YOUR ASSIGNMENT.
When you reach the line containing "cyan circle: (49, 66) -> (66, 77), size x0.7" in the records below, start copying exactly, and stop once you have copied the line containing "yellow arrow: (126, 218)".

(Before-and-after coordinate records)
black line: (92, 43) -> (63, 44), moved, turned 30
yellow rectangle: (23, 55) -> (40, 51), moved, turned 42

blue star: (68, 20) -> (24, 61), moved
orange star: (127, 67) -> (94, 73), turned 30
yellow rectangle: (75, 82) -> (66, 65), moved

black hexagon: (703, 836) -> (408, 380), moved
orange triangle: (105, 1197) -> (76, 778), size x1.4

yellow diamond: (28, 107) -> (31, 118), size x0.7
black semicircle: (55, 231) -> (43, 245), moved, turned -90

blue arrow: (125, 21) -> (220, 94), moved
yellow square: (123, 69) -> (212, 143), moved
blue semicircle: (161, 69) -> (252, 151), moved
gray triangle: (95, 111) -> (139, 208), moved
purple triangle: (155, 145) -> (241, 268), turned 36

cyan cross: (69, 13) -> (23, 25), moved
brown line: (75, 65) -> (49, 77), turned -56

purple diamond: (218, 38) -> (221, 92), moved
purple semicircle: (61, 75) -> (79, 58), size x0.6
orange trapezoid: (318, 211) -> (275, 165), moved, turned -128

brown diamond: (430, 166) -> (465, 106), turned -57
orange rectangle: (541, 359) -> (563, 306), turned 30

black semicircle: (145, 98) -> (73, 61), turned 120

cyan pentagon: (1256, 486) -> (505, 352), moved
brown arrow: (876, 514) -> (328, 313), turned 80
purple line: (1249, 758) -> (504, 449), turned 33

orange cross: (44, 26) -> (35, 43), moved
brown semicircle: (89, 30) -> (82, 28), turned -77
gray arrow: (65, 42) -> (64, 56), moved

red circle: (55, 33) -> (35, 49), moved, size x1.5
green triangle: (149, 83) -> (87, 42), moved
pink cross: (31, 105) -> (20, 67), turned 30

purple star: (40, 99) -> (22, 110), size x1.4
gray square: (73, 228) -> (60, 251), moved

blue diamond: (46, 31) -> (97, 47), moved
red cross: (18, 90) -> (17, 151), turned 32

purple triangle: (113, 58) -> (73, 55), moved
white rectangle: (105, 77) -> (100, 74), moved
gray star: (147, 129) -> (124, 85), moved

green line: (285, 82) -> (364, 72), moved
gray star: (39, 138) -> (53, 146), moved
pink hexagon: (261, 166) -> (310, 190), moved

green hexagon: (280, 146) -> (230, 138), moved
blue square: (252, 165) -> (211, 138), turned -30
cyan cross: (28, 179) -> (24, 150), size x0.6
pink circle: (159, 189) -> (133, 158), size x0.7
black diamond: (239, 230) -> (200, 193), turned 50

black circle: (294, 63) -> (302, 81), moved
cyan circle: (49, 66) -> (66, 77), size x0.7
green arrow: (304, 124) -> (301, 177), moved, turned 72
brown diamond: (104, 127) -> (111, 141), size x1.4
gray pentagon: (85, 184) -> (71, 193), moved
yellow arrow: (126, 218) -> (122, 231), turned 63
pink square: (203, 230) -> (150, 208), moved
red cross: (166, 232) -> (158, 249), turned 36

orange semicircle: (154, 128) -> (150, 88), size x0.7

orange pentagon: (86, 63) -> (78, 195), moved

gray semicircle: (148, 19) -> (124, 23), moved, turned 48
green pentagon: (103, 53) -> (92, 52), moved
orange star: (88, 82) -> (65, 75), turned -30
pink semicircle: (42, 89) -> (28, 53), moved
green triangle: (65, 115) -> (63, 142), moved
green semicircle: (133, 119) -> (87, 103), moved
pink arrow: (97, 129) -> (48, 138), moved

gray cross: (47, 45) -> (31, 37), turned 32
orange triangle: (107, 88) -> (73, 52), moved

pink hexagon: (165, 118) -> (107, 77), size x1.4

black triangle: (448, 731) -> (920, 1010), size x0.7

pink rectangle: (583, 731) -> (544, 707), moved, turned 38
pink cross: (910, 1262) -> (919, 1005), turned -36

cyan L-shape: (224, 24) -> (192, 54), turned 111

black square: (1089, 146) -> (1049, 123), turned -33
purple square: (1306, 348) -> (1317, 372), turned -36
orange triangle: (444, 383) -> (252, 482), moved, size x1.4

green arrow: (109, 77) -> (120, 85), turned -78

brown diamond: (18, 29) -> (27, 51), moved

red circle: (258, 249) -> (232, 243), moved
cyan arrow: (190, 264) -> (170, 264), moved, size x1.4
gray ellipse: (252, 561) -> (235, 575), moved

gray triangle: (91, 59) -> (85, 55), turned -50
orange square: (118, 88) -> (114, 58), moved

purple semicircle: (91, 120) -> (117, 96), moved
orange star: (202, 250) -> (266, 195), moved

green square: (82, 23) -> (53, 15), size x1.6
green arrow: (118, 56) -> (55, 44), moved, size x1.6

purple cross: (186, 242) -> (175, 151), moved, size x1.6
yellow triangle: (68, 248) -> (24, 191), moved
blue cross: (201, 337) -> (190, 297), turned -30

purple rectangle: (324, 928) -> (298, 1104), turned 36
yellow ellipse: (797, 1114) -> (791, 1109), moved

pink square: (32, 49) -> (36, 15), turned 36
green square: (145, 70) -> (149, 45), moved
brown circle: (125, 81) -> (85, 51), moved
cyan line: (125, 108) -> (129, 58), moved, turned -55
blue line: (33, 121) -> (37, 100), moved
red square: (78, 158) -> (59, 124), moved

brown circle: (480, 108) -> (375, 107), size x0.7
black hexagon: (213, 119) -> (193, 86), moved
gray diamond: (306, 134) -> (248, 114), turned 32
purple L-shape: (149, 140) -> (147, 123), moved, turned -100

EXERCISE ANSWER.
cyan circle: (49, 66) -> (66, 77), size x0.7
green arrow: (304, 124) -> (301, 177), moved, turned 72
brown diamond: (104, 127) -> (111, 141), size x1.4
gray pentagon: (85, 184) -> (71, 193), moved
yellow arrow: (126, 218) -> (122, 231), turned 63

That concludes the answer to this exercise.